# WHAT YOU NEED TO DO:
Starting at the line that contains "change,first,where,second,where,amount", copy each line through the end of the listing below. Include both ends and output nothing more.

# COLLECTED DATA:

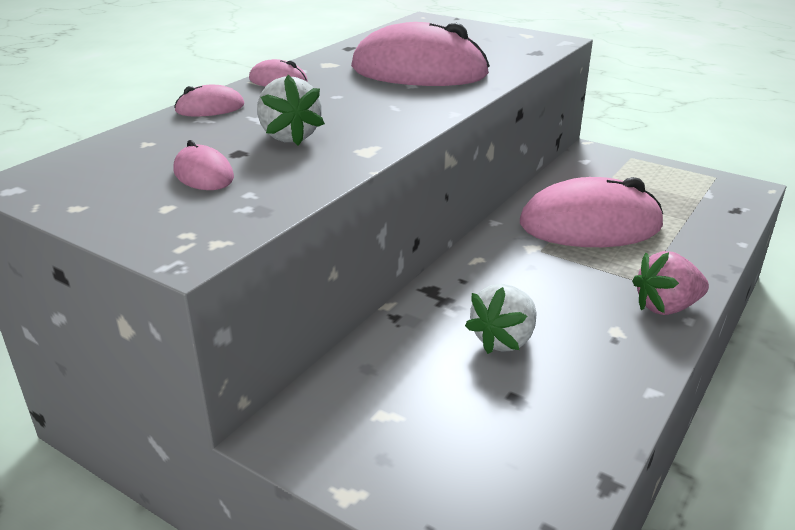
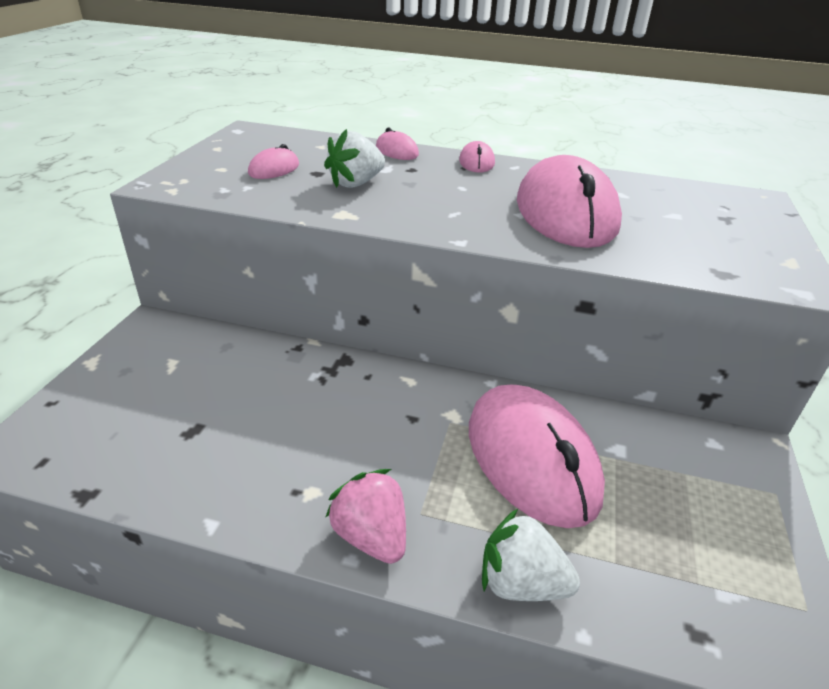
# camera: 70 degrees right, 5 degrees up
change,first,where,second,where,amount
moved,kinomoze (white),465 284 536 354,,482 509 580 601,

# ANSWER SPACE:
change,first,where,second,where,amount
moved,kinomoze (white),465 284 536 354,,482 509 580 601,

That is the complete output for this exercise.